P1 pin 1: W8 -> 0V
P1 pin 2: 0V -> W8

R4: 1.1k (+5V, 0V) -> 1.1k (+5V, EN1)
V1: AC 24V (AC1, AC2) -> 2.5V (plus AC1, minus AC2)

...

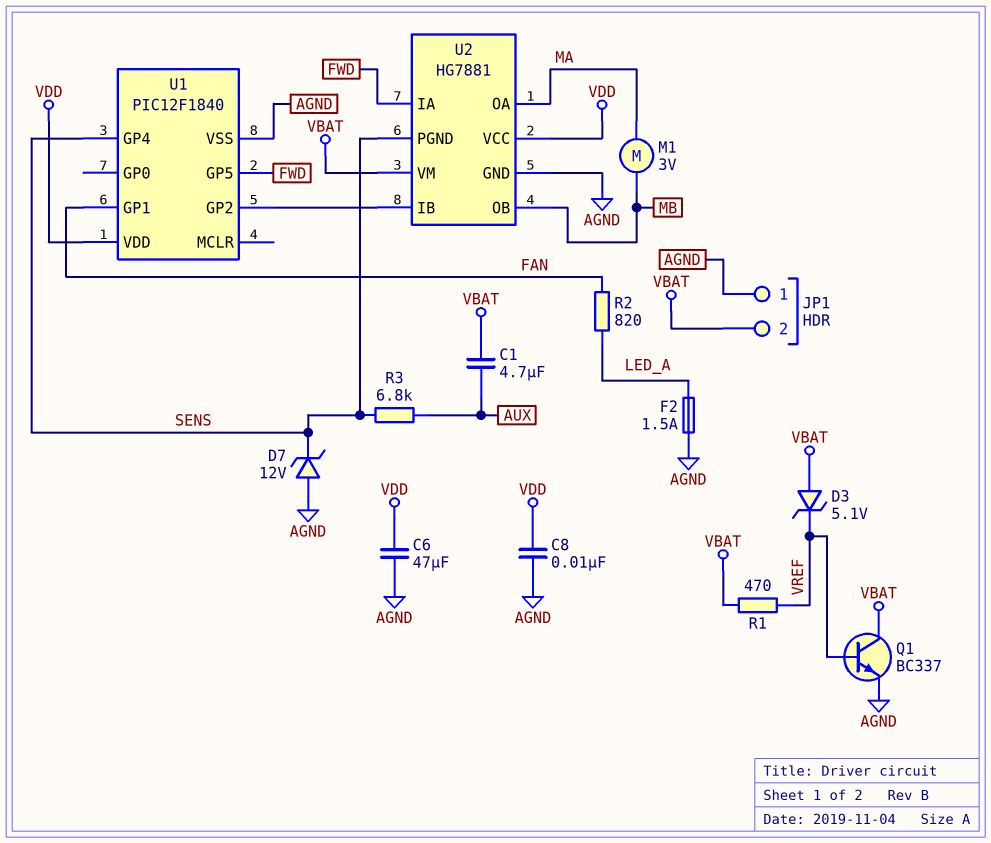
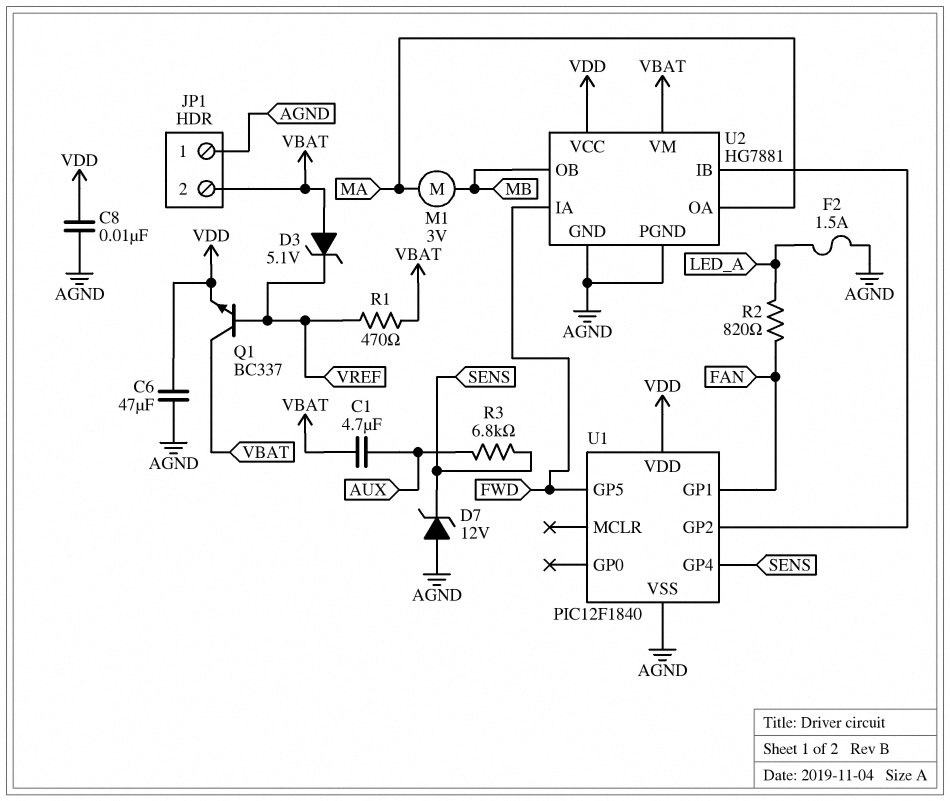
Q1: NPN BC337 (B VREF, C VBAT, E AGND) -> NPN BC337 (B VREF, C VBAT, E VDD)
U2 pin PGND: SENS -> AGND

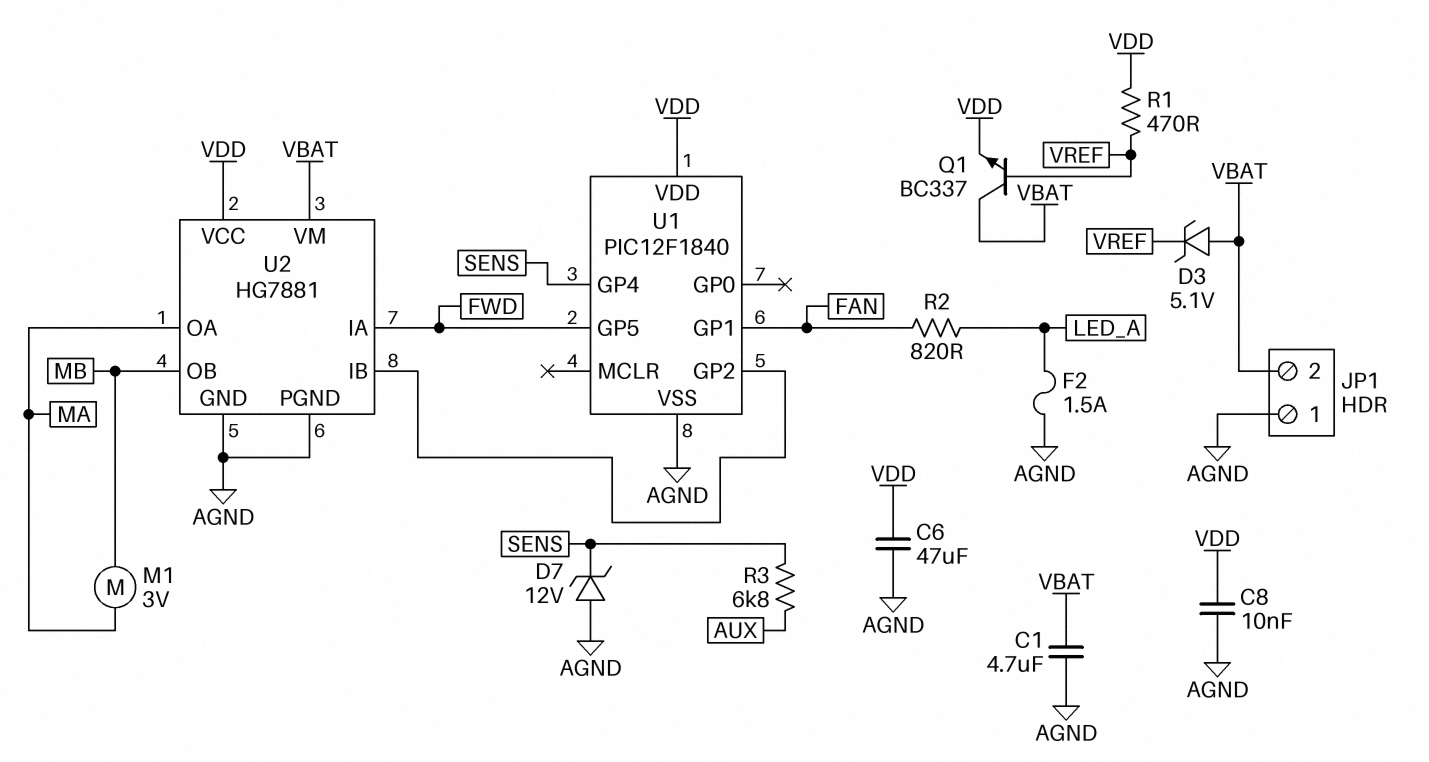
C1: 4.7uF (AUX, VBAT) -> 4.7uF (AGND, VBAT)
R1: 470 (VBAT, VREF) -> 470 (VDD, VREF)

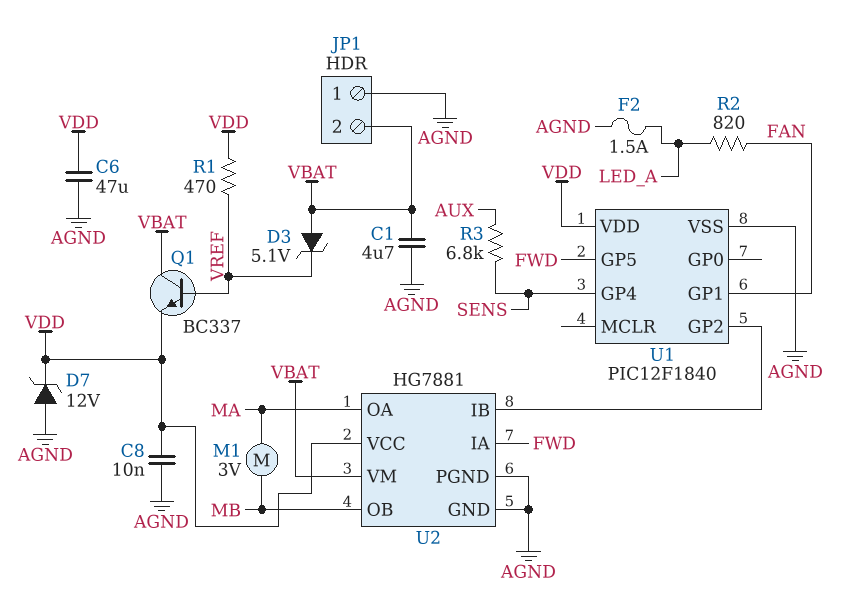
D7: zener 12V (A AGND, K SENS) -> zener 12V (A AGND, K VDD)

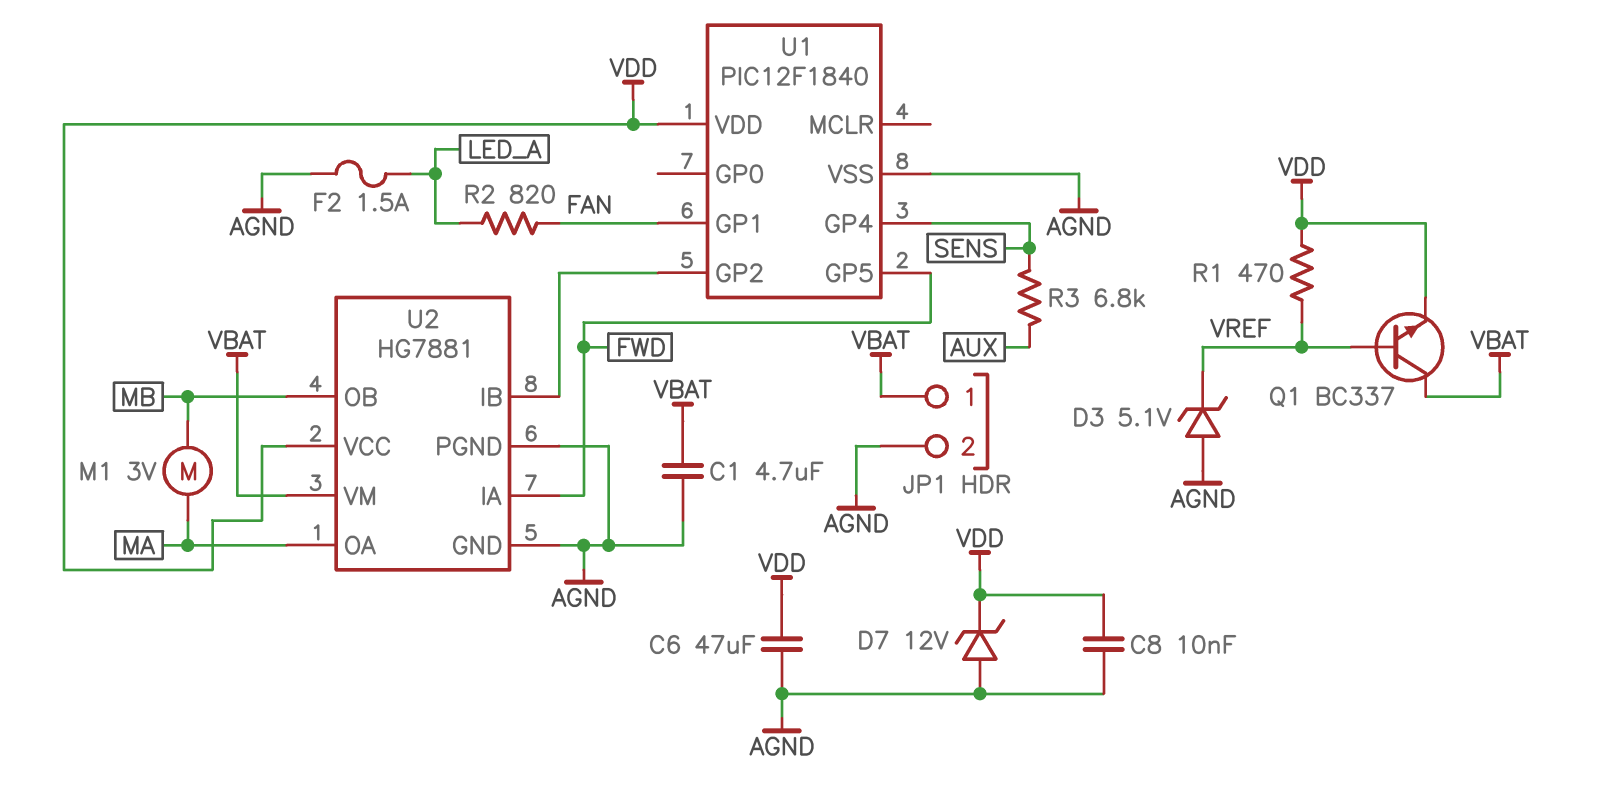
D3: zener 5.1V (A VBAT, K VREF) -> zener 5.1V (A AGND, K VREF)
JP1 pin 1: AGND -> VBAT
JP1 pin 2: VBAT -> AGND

--

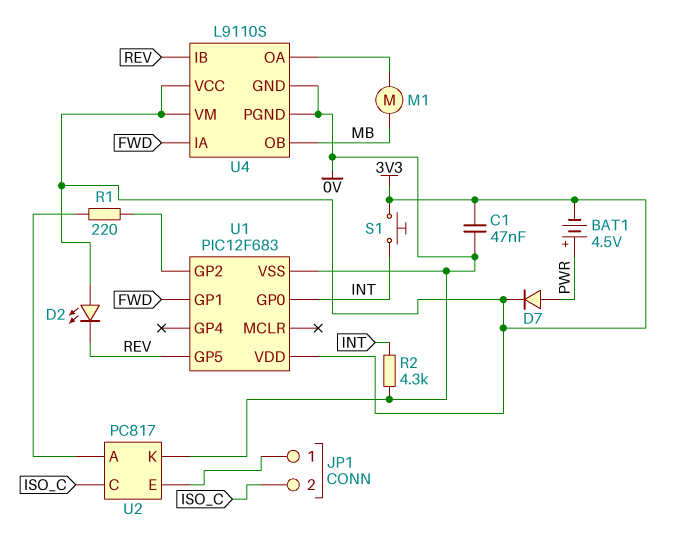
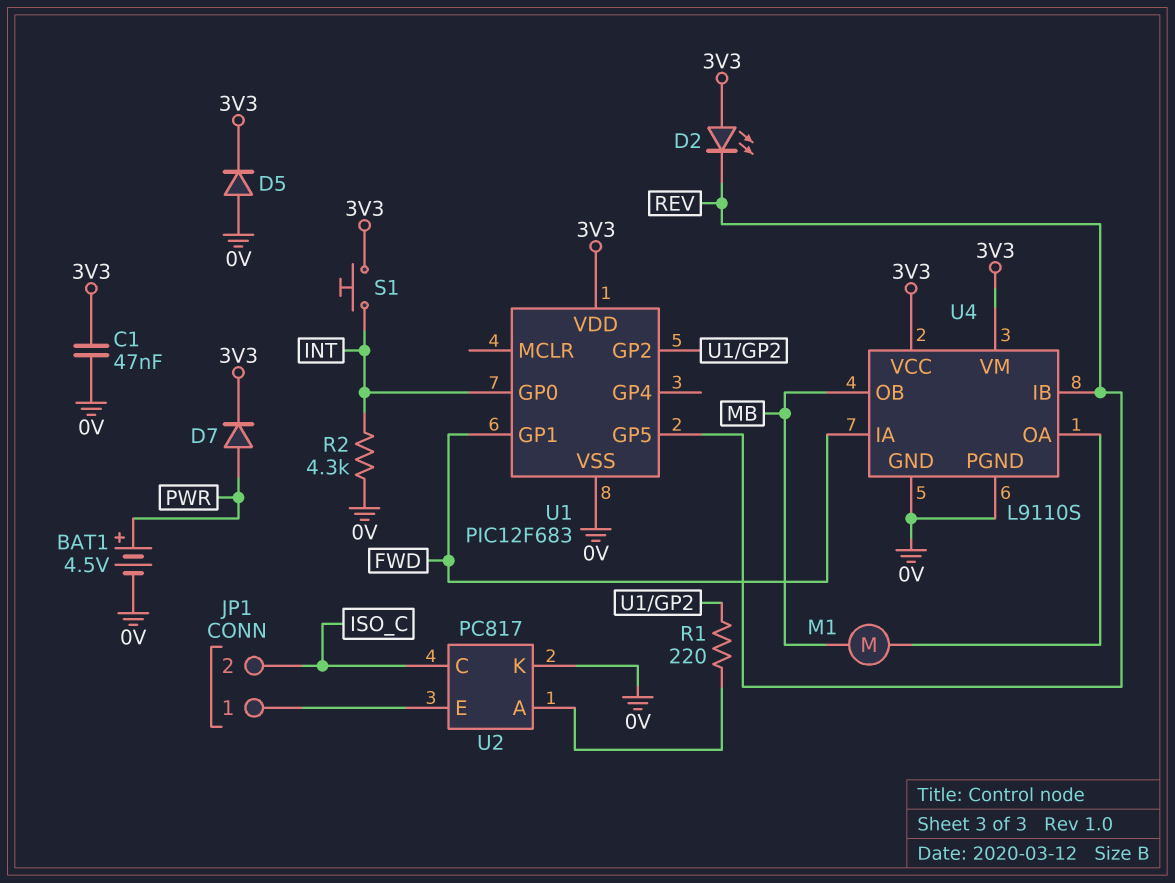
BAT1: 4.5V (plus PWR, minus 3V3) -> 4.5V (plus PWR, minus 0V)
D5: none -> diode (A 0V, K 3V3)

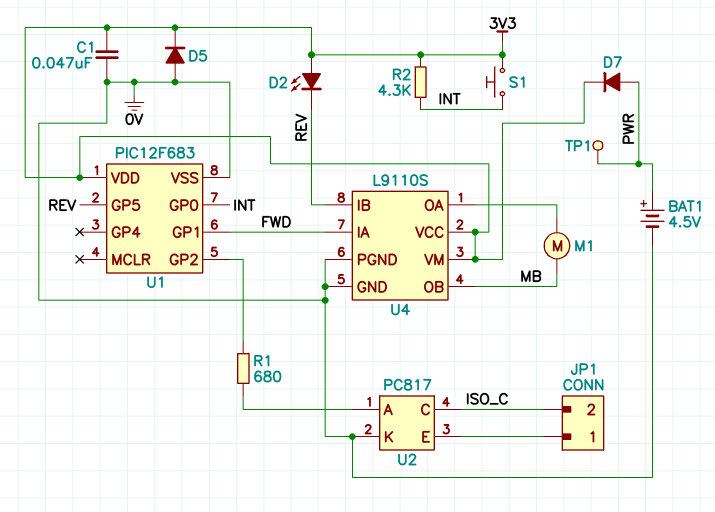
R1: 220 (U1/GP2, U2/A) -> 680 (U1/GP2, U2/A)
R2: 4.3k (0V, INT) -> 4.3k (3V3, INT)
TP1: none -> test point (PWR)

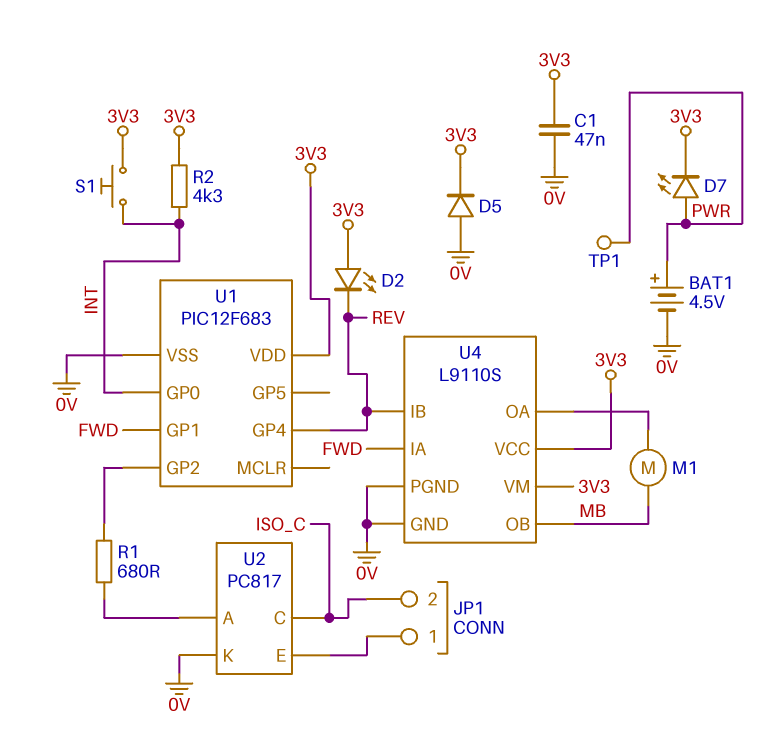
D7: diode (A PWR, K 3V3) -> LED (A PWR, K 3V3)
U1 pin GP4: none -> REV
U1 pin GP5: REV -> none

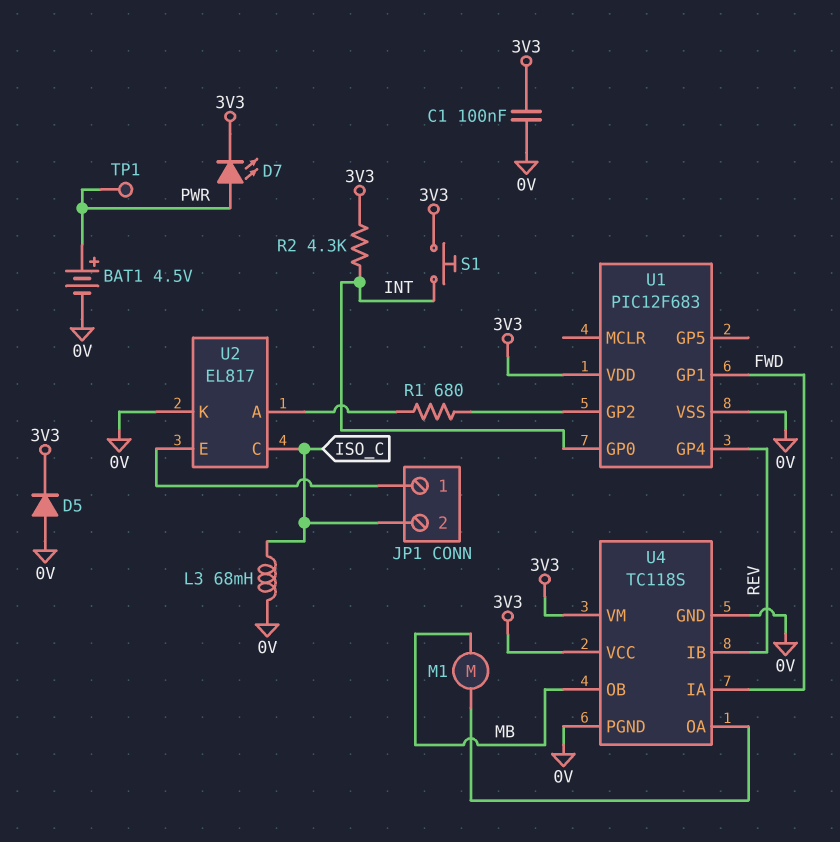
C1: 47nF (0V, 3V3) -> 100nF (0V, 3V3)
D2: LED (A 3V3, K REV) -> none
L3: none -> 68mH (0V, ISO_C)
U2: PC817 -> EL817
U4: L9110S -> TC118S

## ABOUT THIS EXERCISE
Only the lines above starting with the line with "C1: 4.7uF (AUX, VBAT) -> 4.7uF (AGND, VBAT)" and going on through the line with "JP1 pin 2: VBAT -> AGND" belong in the answer; repeat them exactly, minus any picture.

## FINISHED TASK
C1: 4.7uF (AUX, VBAT) -> 4.7uF (AGND, VBAT)
R1: 470 (VBAT, VREF) -> 470 (VDD, VREF)

D7: zener 12V (A AGND, K SENS) -> zener 12V (A AGND, K VDD)

D3: zener 5.1V (A VBAT, K VREF) -> zener 5.1V (A AGND, K VREF)
JP1 pin 1: AGND -> VBAT
JP1 pin 2: VBAT -> AGND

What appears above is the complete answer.